### Exercise objective
Without including any images, repeat the listing below exactly.

*** Opening Supplied material ***

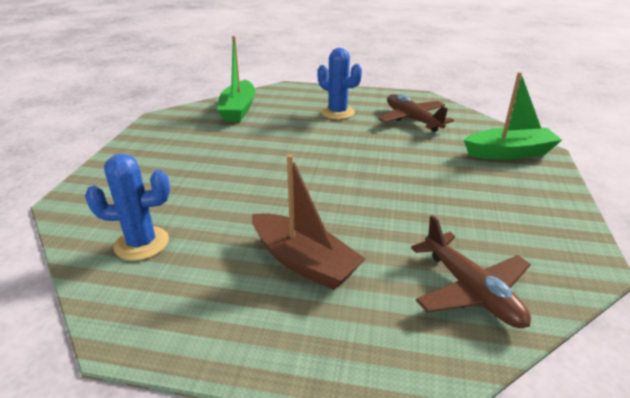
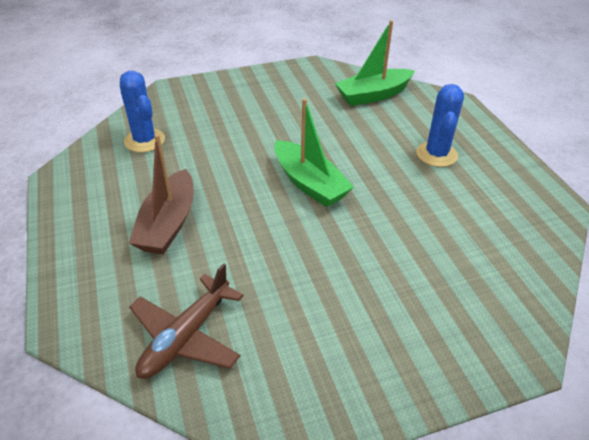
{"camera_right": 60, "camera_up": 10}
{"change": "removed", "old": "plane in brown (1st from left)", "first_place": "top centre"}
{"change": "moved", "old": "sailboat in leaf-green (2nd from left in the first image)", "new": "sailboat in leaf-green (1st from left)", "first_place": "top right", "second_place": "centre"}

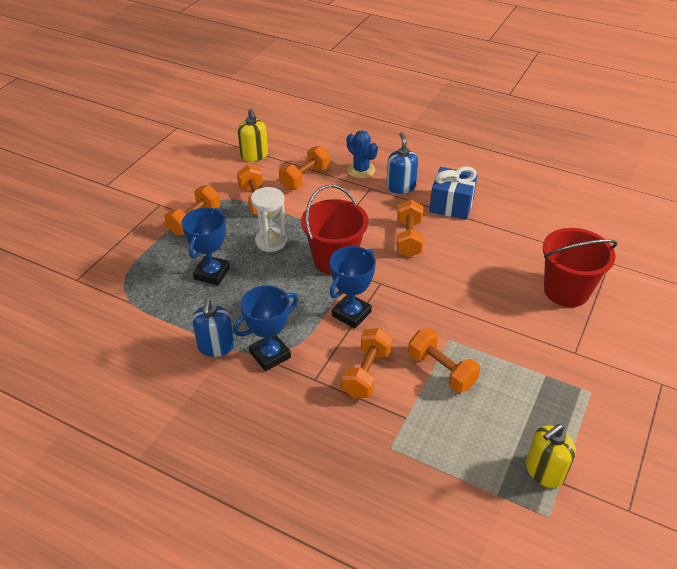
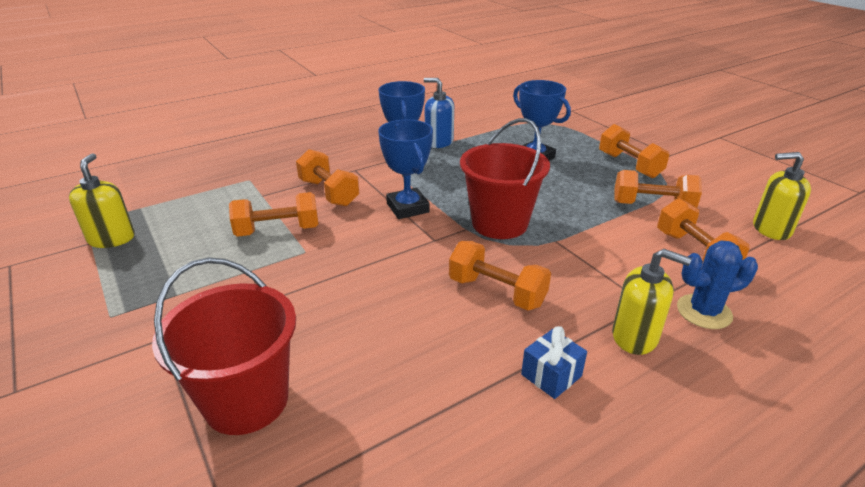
{"camera_right": 120, "camera_up": -10}
{"change": "removed", "old": "sandglass in pure white", "first_place": "centre"}
{"change": "recoloured", "old": "pump bottle in cobalt (2nd from left)", "new": "pump bottle in bright yellow (2nd from left)", "first_place": "top centre", "second_place": "middle right"}
{"change": "resized", "old": "present in cobalt", "first_place": "middle right", "second_place": "bottom centre", "factor": 0.59}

*** Closing Supplied material ***

### Written solution
{"camera_right": 60, "camera_up": 10}
{"change": "removed", "old": "plane in brown (1st from left)", "first_place": "top centre"}
{"change": "moved", "old": "sailboat in leaf-green (2nd from left in the first image)", "new": "sailboat in leaf-green (1st from left)", "first_place": "top right", "second_place": "centre"}

{"camera_right": 120, "camera_up": -10}
{"change": "removed", "old": "sandglass in pure white", "first_place": "centre"}
{"change": "recoloured", "old": "pump bottle in cobalt (2nd from left)", "new": "pump bottle in bright yellow (2nd from left)", "first_place": "top centre", "second_place": "middle right"}
{"change": "resized", "old": "present in cobalt", "first_place": "middle right", "second_place": "bottom centre", "factor": 0.59}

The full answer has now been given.